╭──
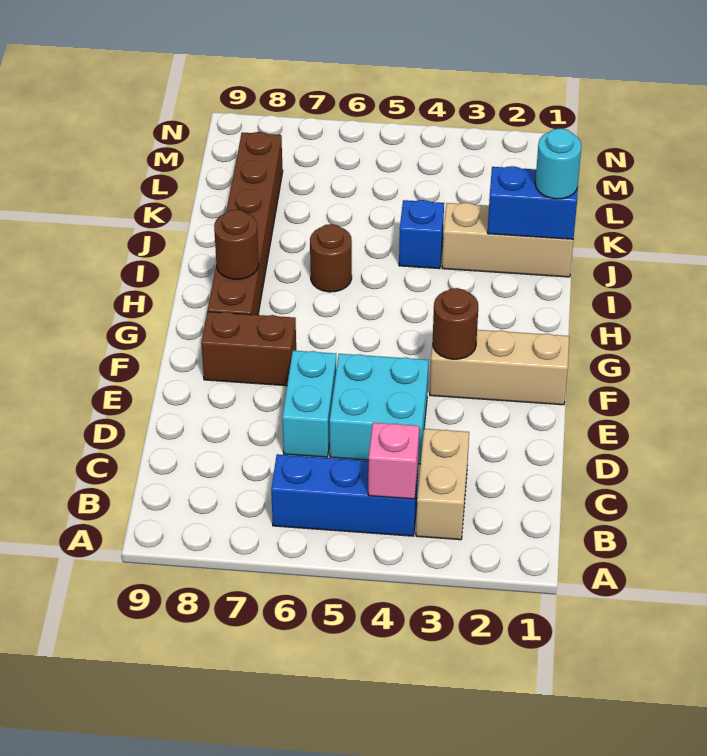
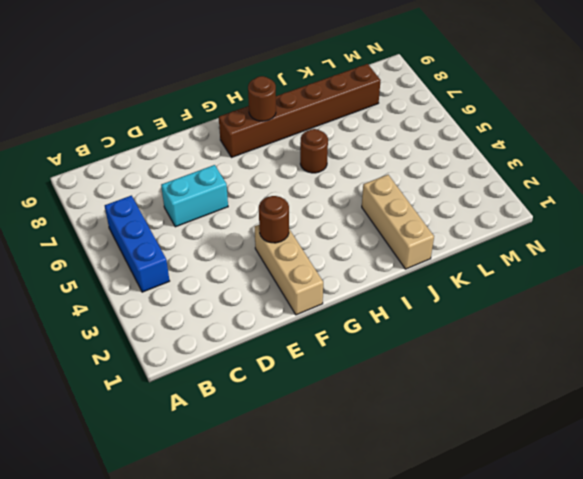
none -> tan brick B3:C3 level 1
none -> cyan brick D4:E5 level 1
none -> brown brick F7:F8 level 1

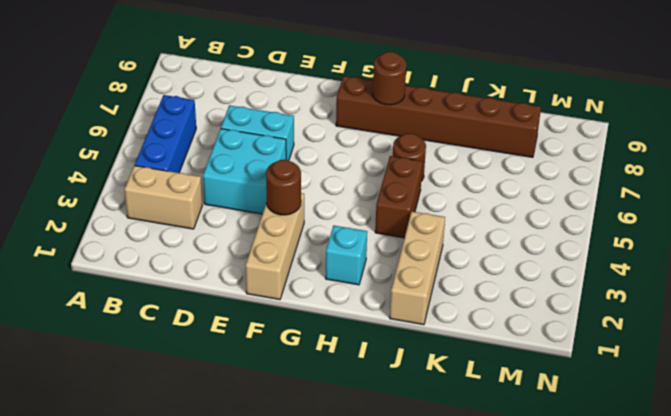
cyan brick H2 level 1 -> none
brown brick I4:I5 level 1 -> brown brick F7:F8 level 1
none -> blue brick J4 level 1
none -> pink brick B4 level 2
none -> blue brick J1:J2 level 2

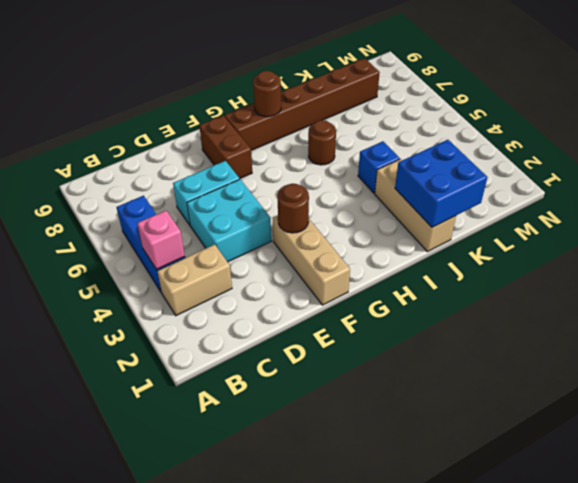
blue brick J1:K2 level 2 -> blue brick J1:J2 level 2
none -> cyan round brick J1 level 3

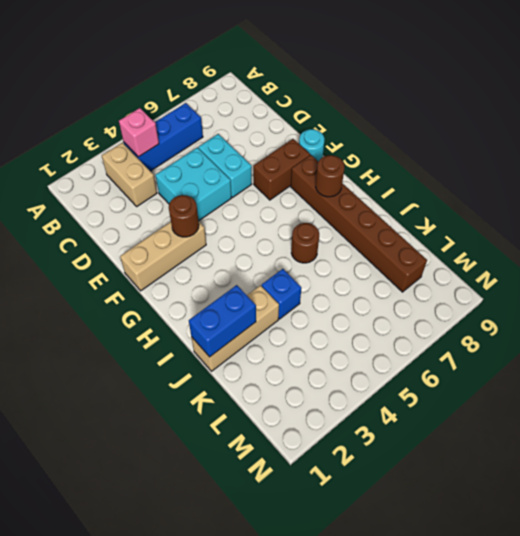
cyan round brick F9 level 1 -> cyan round brick J1 level 3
╰──
**Task requirements:** Set the records down again exactly, and omit any picture in them.

**Response to this task:**
none -> tan brick B3:C3 level 1
none -> cyan brick D4:E5 level 1
none -> brown brick F7:F8 level 1

cyan brick H2 level 1 -> none
brown brick I4:I5 level 1 -> brown brick F7:F8 level 1
none -> blue brick J4 level 1
none -> pink brick B4 level 2
none -> blue brick J1:J2 level 2

blue brick J1:K2 level 2 -> blue brick J1:J2 level 2
none -> cyan round brick J1 level 3

cyan round brick F9 level 1 -> cyan round brick J1 level 3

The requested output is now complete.